# PROBLEM DETAILS
One line at a time, check the entries below for the word "camera", and copy each line that has it.

# PROVIDED DATA
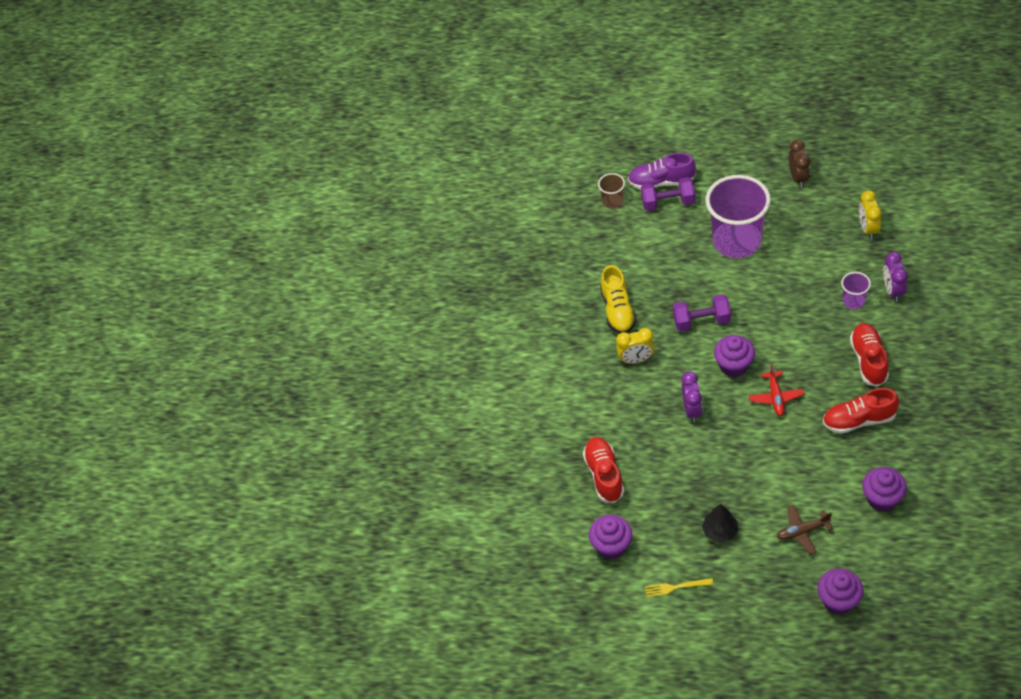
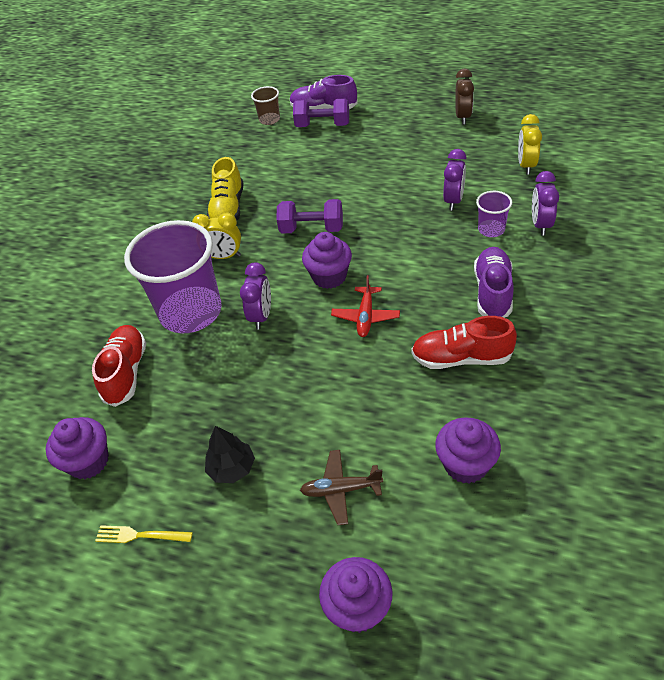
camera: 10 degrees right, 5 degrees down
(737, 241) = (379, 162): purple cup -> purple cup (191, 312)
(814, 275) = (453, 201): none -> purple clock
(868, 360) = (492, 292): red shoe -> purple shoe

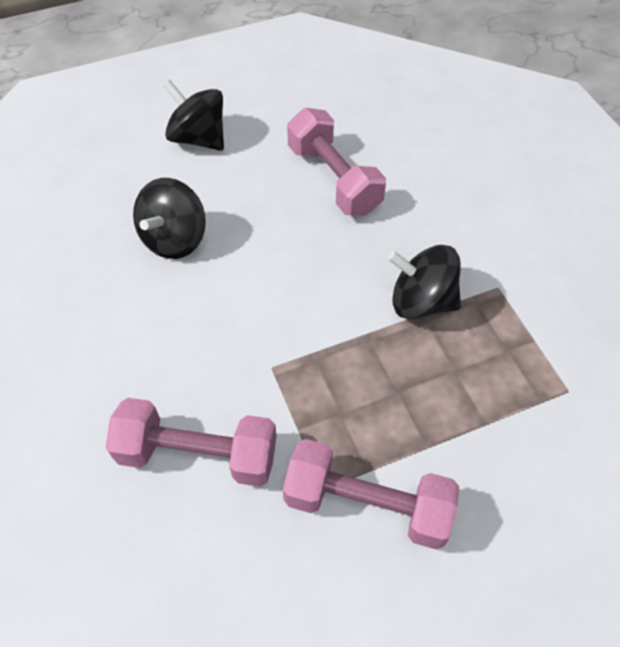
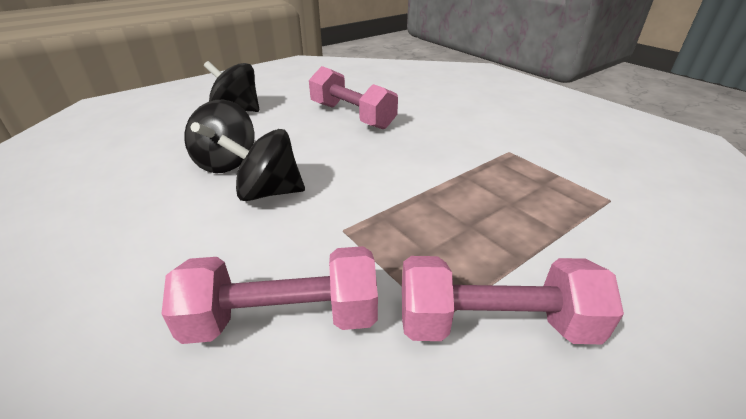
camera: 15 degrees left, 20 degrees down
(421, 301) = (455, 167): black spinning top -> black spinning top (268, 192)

# YOUR SOLUTION
camera: 10 degrees right, 5 degrees down
camera: 15 degrees left, 20 degrees down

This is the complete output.